§ Source records
———

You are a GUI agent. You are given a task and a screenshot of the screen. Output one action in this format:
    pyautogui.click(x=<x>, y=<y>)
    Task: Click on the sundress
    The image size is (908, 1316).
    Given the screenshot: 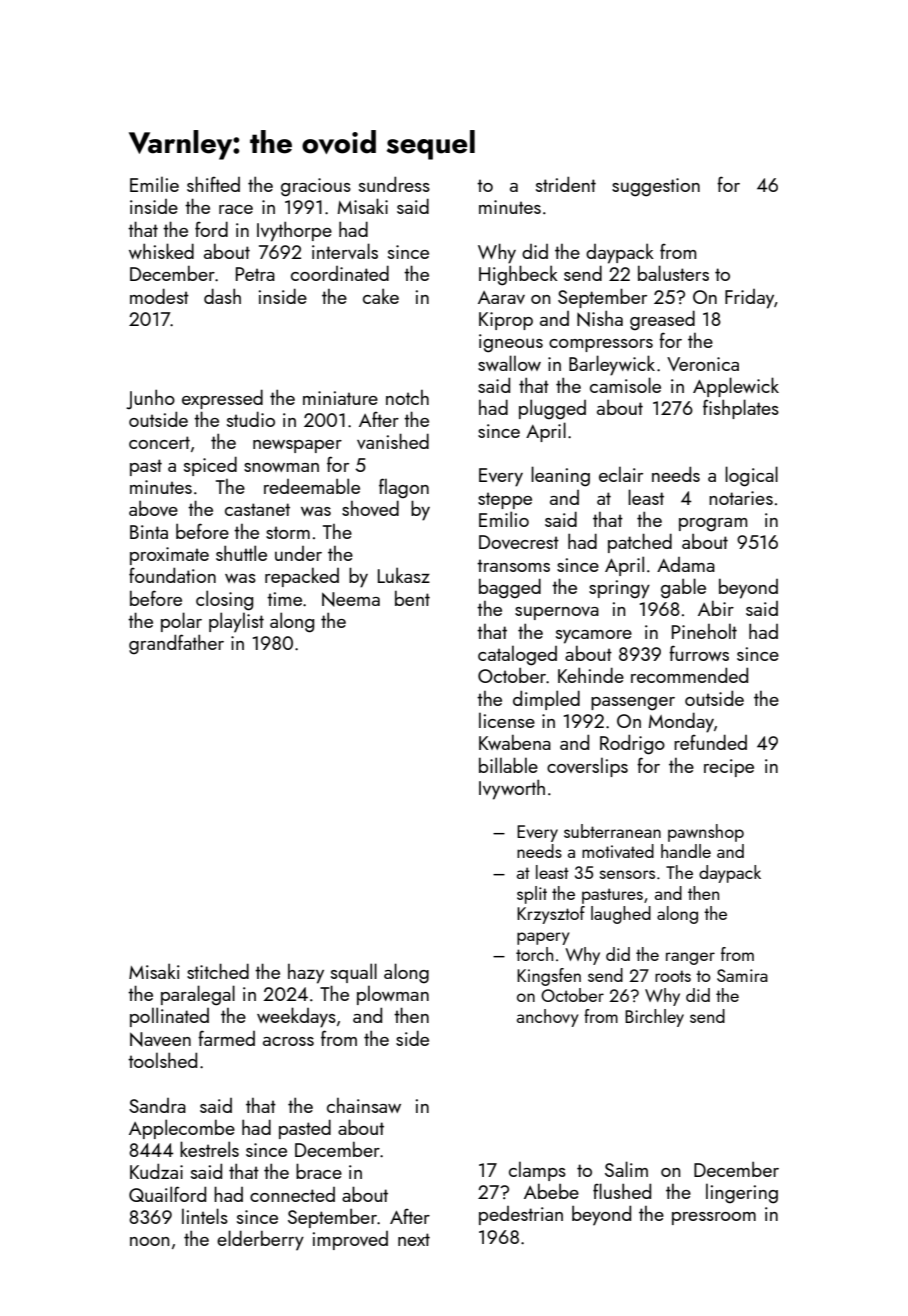 What is the action you would take?
    pyautogui.click(x=394, y=184)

———

§ What the task asks
Can you turn the data into a Markdown table with the columns Row and Line, starting at its first line and ending with the line that contains "The image size is (908, 1316).", and leaving out any blank lines?

§ Completed task
| Row | Line |
|---|---|
| 1 | You are a GUI agent. You are given a task and a screenshot of the screen. Output one action in this format: |
| 2 |     pyautogui.click(x=<x>, y=<y>) |
| 3 |     Task: Click on the sundress |
| 4 |     The image size is (908, 1316). |